## WORK INSTRUCTION
Search the material below for the word "black". Copy every line that has it.
◆ ◆ ◆ ◆ ◆
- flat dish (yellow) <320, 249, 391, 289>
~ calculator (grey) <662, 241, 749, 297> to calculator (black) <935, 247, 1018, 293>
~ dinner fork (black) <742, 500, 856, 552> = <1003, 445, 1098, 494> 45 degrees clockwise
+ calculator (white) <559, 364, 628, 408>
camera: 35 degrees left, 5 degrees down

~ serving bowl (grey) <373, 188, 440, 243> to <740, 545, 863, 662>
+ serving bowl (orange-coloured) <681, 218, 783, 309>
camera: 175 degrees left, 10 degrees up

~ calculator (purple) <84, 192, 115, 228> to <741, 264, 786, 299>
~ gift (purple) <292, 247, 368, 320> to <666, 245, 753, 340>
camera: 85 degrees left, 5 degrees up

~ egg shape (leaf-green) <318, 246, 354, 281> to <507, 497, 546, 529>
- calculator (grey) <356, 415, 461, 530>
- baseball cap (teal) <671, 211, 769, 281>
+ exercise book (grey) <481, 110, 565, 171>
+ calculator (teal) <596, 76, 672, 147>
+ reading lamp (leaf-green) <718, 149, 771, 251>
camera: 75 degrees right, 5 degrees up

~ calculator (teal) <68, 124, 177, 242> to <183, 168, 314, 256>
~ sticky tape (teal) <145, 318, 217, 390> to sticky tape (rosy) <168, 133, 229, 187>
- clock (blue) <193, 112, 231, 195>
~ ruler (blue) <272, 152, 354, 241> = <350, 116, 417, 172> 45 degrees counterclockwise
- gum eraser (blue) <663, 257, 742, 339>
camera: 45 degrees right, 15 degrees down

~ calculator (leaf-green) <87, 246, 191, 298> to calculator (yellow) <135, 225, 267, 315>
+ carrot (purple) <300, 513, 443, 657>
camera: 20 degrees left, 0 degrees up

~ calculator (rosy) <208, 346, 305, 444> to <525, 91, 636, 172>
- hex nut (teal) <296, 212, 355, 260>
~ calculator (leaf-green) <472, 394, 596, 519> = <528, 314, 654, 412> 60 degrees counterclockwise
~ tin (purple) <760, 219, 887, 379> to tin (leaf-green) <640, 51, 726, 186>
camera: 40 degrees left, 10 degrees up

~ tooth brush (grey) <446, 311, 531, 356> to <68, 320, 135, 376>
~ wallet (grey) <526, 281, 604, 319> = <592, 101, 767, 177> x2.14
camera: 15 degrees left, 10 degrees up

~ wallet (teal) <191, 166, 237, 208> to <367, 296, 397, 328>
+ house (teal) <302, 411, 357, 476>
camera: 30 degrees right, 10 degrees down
◆ ◆ ◆ ◆ ◆
## RESULT OF THIS EXERCISE
~ calculator (grey) <662, 241, 749, 297> to calculator (black) <935, 247, 1018, 293>
~ dinner fork (black) <742, 500, 856, 552> = <1003, 445, 1098, 494> 45 degrees clockwise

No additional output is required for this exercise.